◆ What is being asked:
Among the entries below, retype exactly the lines starting with the one with "green square: (93, 110)" and going on through the one with "gray circle: (43, 264) -> (16, 128), moved", but not the pictures.

Geometric shape edit sequences:

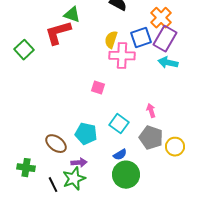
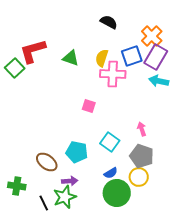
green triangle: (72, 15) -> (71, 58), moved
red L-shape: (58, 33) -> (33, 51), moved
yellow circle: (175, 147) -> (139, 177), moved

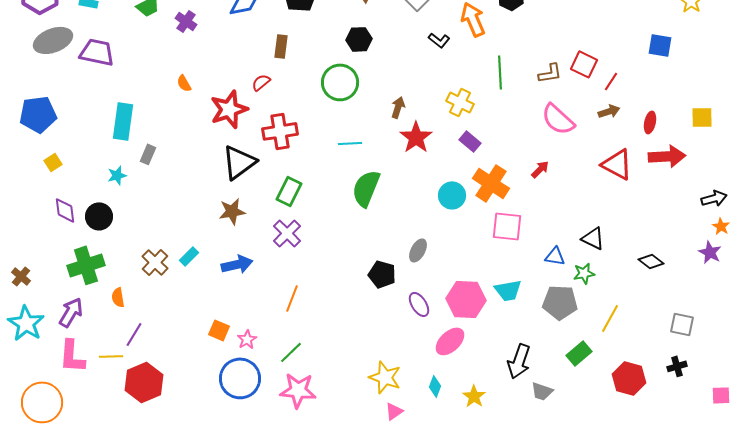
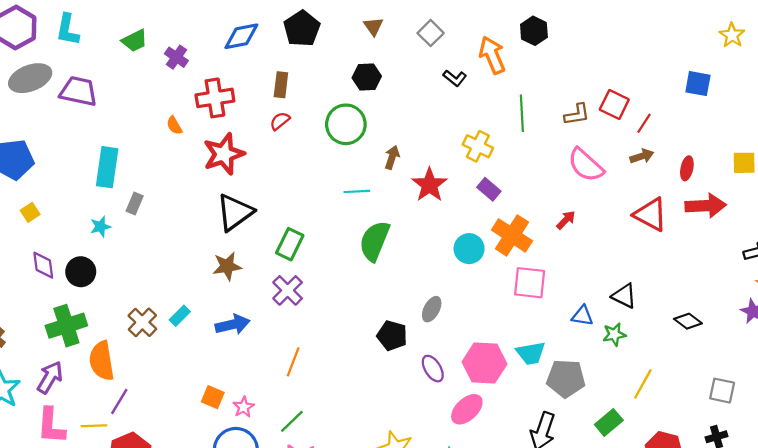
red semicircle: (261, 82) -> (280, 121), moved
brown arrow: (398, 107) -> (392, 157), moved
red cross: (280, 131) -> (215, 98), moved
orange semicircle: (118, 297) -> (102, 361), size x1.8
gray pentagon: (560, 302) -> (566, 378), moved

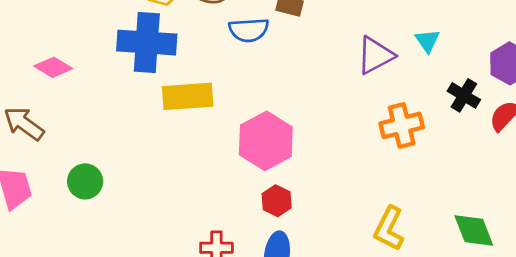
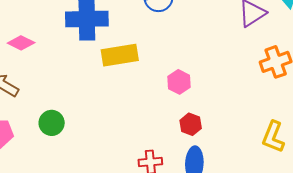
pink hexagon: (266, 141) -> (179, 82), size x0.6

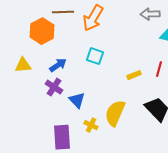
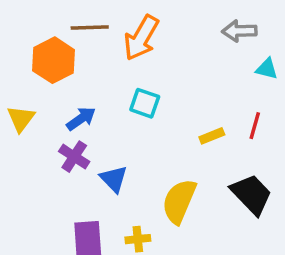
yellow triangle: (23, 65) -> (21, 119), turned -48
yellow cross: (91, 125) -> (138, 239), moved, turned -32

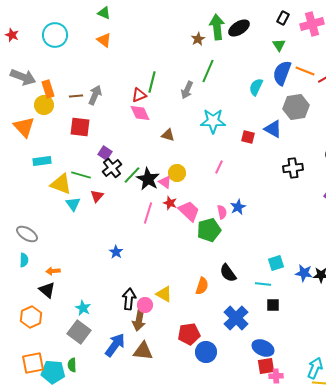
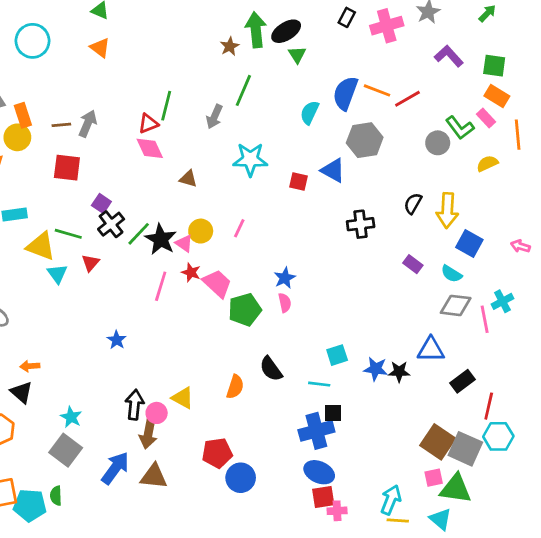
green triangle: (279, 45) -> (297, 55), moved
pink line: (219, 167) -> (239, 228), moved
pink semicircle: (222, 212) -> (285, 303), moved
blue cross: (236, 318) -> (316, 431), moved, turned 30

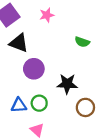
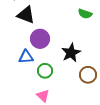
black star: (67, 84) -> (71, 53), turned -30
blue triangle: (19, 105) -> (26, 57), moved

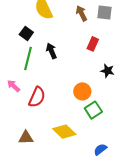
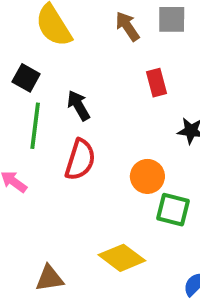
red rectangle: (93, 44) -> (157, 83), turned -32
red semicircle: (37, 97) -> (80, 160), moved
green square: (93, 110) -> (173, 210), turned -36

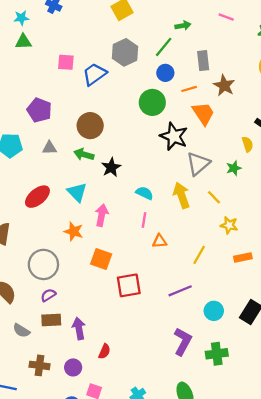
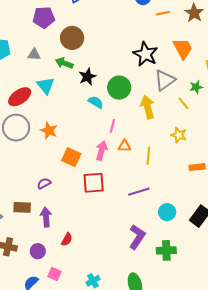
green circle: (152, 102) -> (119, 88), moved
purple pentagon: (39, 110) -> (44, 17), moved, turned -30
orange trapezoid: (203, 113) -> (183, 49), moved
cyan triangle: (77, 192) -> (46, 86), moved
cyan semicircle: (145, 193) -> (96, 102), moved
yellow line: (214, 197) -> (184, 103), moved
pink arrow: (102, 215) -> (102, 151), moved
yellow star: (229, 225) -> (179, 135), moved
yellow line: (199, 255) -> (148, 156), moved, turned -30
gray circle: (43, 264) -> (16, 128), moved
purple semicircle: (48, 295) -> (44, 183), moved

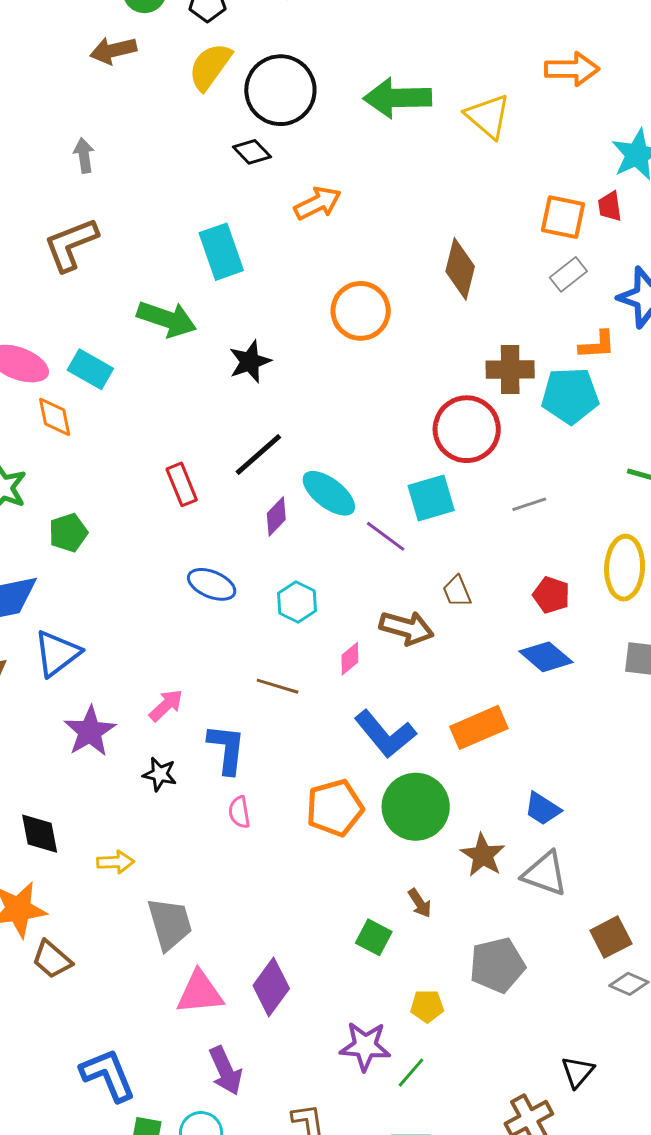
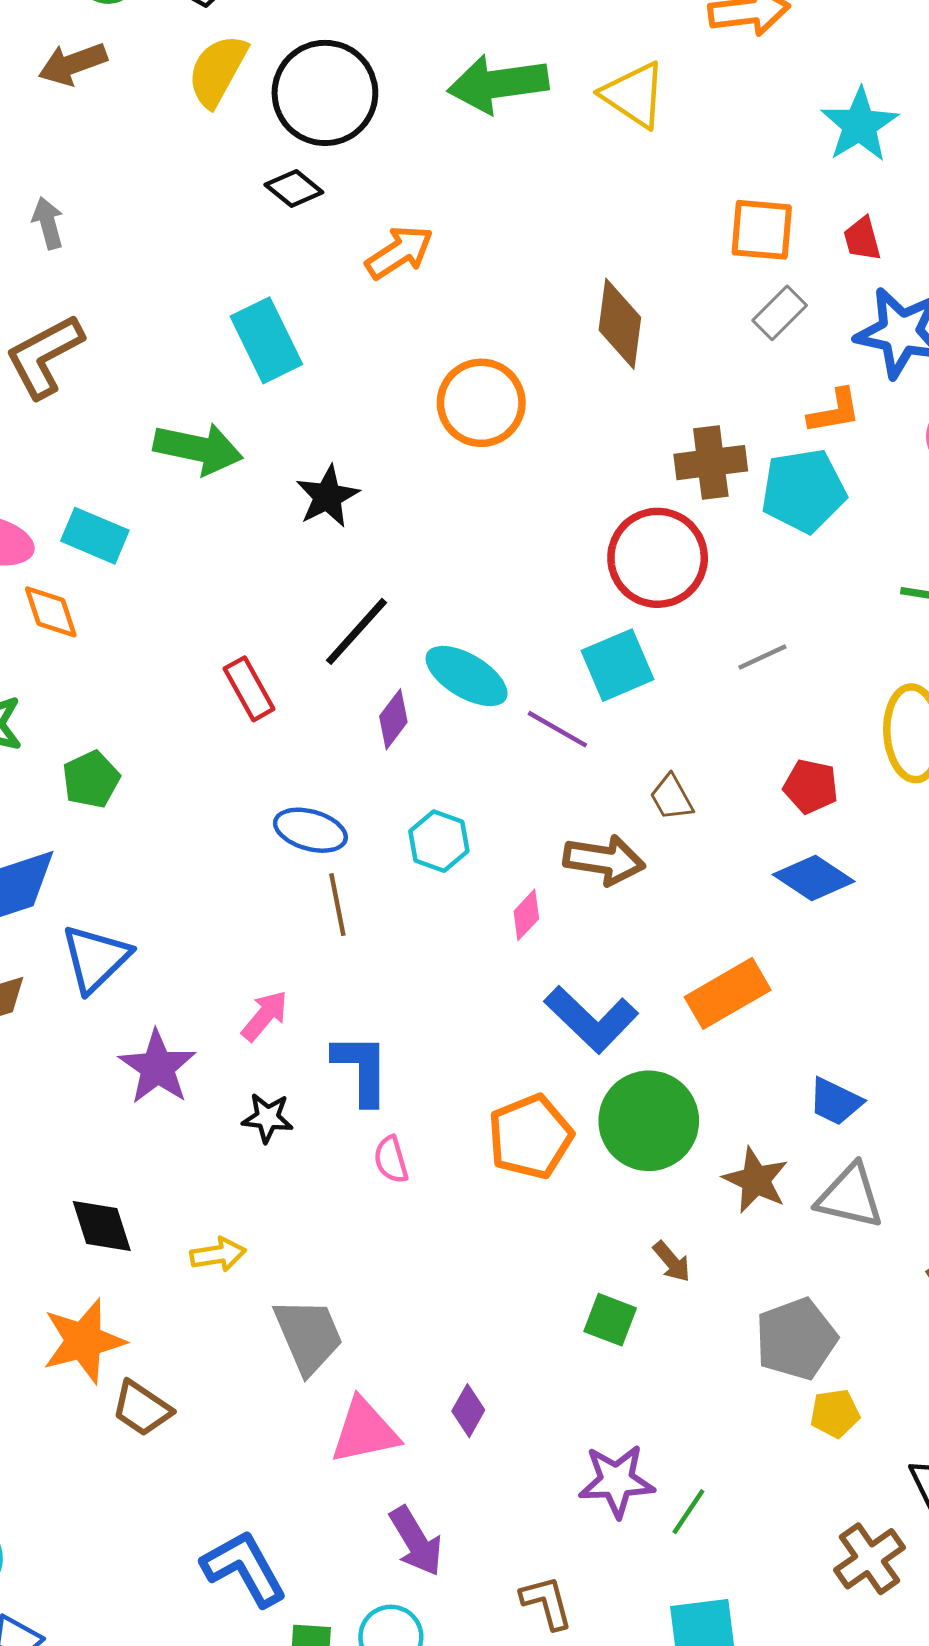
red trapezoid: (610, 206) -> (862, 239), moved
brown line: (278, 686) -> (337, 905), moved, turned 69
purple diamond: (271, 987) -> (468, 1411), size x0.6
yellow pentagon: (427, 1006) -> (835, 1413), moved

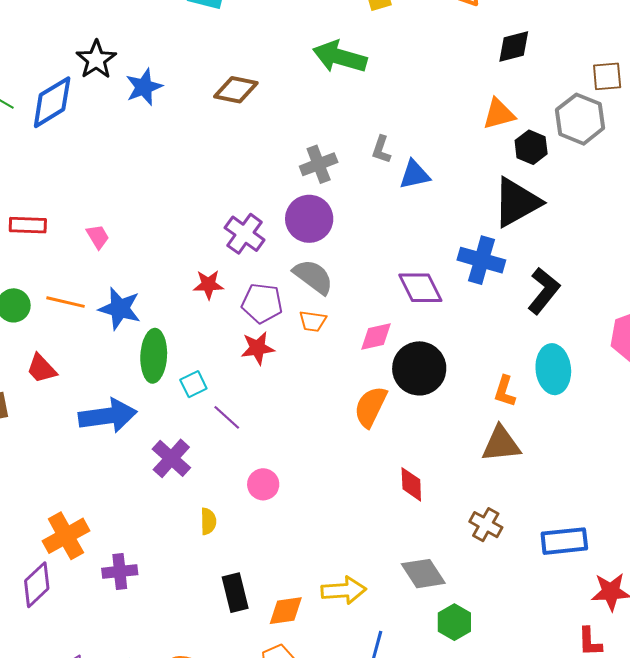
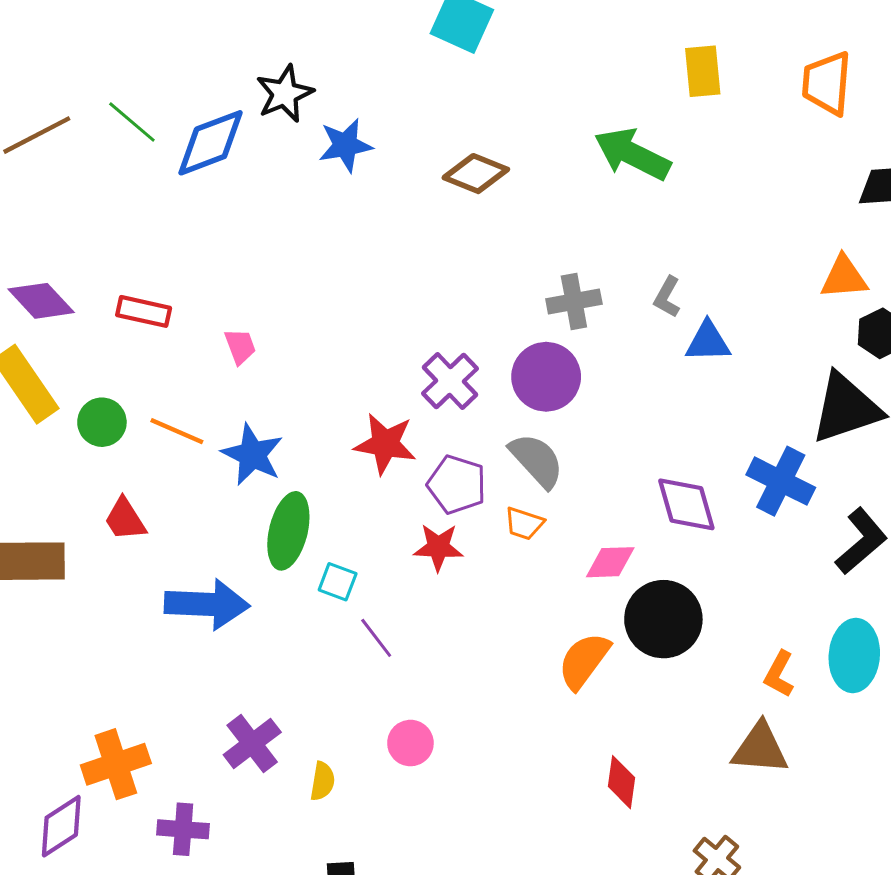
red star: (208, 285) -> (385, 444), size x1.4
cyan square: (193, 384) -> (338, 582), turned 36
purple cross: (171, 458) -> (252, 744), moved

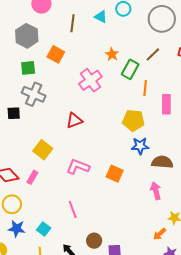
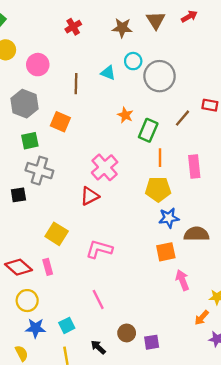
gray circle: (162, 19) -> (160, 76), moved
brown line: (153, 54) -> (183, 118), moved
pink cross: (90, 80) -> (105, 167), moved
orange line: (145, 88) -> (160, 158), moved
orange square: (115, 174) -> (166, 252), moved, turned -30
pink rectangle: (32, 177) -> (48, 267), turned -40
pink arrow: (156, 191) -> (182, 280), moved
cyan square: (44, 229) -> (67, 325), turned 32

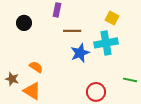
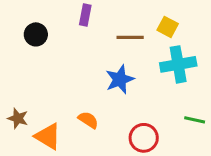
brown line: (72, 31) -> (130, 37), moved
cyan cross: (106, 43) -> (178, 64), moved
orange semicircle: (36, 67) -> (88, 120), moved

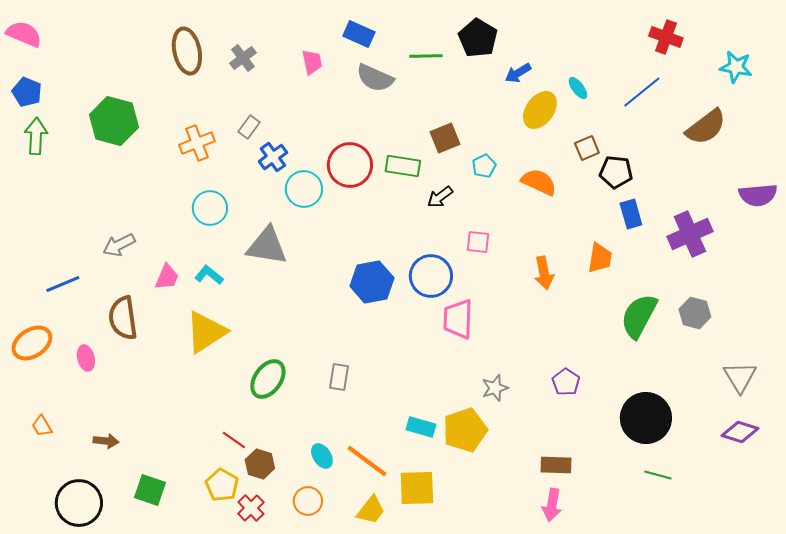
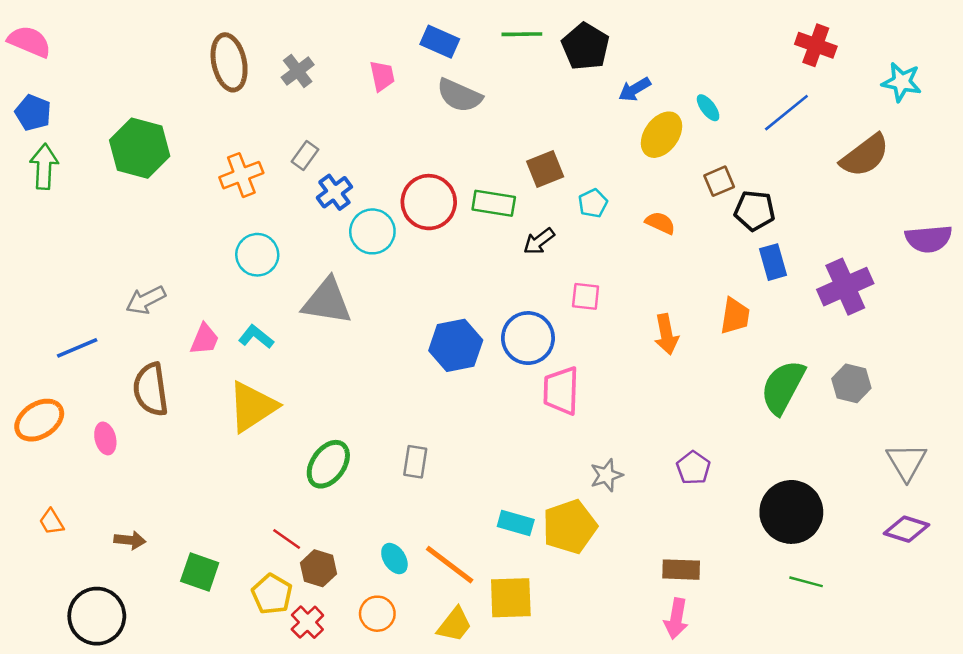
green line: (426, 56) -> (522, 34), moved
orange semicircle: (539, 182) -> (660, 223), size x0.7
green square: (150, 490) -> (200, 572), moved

◆ Expected output:
green square: (93, 110) -> (173, 210), turned -36

green circle: (152, 102) -> (119, 88), moved
purple pentagon: (39, 110) -> (44, 17), moved, turned -30
orange trapezoid: (203, 113) -> (183, 49), moved
cyan triangle: (77, 192) -> (46, 86), moved
cyan semicircle: (145, 193) -> (96, 102), moved
yellow line: (214, 197) -> (184, 103), moved
pink arrow: (102, 215) -> (102, 151), moved
yellow star: (229, 225) -> (179, 135), moved
yellow line: (199, 255) -> (148, 156), moved, turned -30
gray circle: (43, 264) -> (16, 128), moved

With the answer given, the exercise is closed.